SUPPLIED RECORDS section start

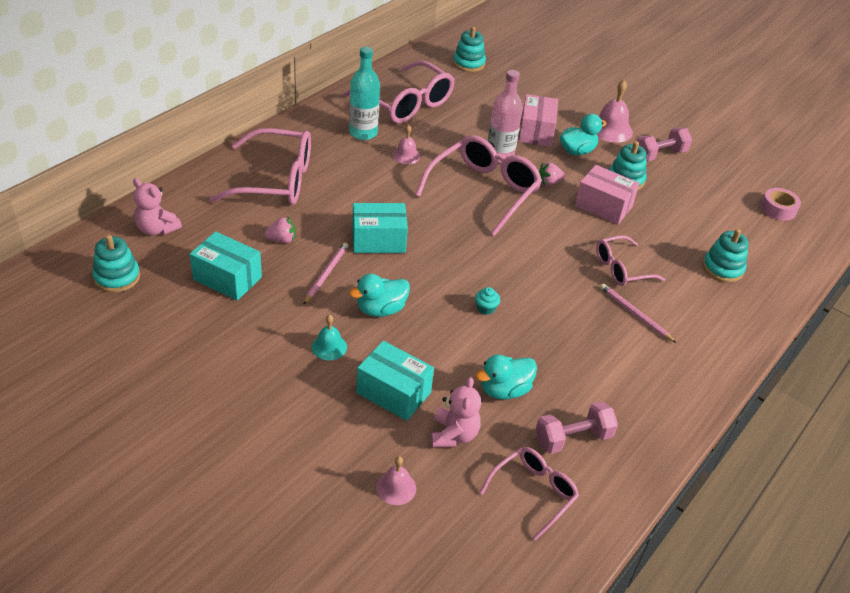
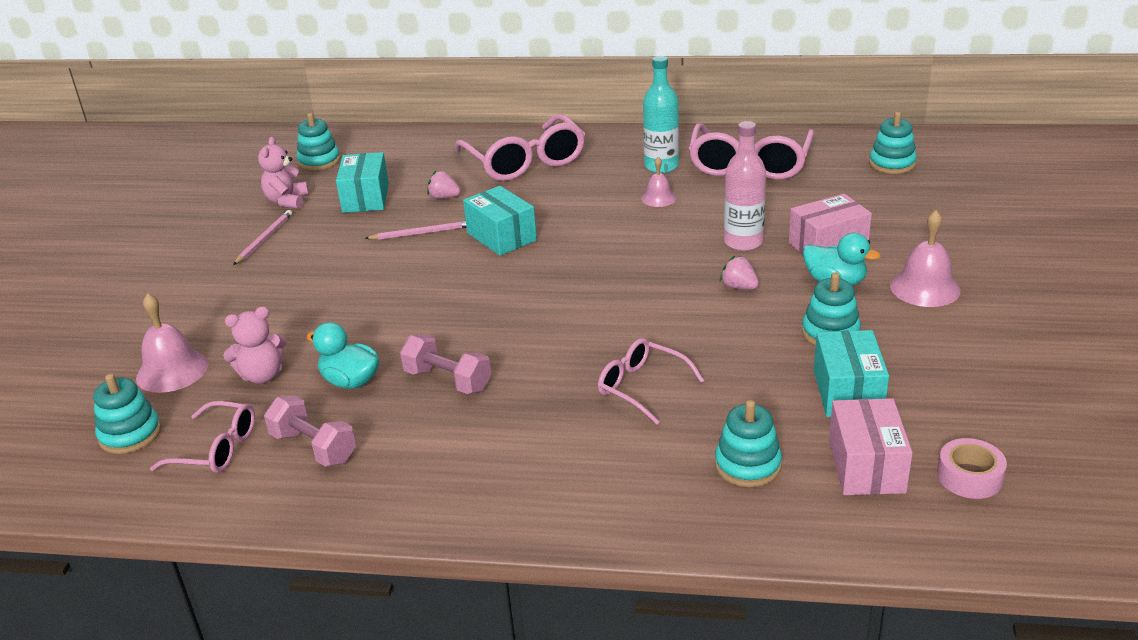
camera: 65 degrees right, 10 degrees down
(156, 229) = (394, 149): pink teddy bear -> pink teddy bear (287, 201)
(282, 240) = (444, 197): pink strawberry -> pink strawberry turned 150 degrees clockwise
(329, 347) = (324, 272): turquoise bell -> none
(381, 309) = (401, 276): turquoise duck -> none
(393, 392) = (293, 324): turquoise box -> turquoise box (848, 392)
(396, 487) = (172, 370): pink bell -> pink bell, size x1.66
(471, 541) = (130, 434): none -> turquoise stacking toy
(484, 191) = (663, 257): pink glasses -> none
(485, 308) = (465, 327): turquoise cupcake -> none
(603, 206) = (748, 336): pink box -> pink box (866, 466)
(635, 314) = (566, 423): pink pencil -> pink pencil (264, 239)
(659, 155) = (931, 339): pink dumbbell -> pink dumbbell (448, 380)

SUPPLIED RECORDS section end

**TASK PROMPT**: Should there be pictures in the data, leave them out and return the rest exactly.

**OUTPUT**:
camera: 65 degrees right, 10 degrees down
(156, 229) = (394, 149): pink teddy bear -> pink teddy bear (287, 201)
(282, 240) = (444, 197): pink strawberry -> pink strawberry turned 150 degrees clockwise
(329, 347) = (324, 272): turquoise bell -> none
(381, 309) = (401, 276): turquoise duck -> none
(393, 392) = (293, 324): turquoise box -> turquoise box (848, 392)
(396, 487) = (172, 370): pink bell -> pink bell, size x1.66
(471, 541) = (130, 434): none -> turquoise stacking toy
(484, 191) = (663, 257): pink glasses -> none
(485, 308) = (465, 327): turquoise cupcake -> none
(603, 206) = (748, 336): pink box -> pink box (866, 466)
(635, 314) = (566, 423): pink pencil -> pink pencil (264, 239)
(659, 155) = (931, 339): pink dumbbell -> pink dumbbell (448, 380)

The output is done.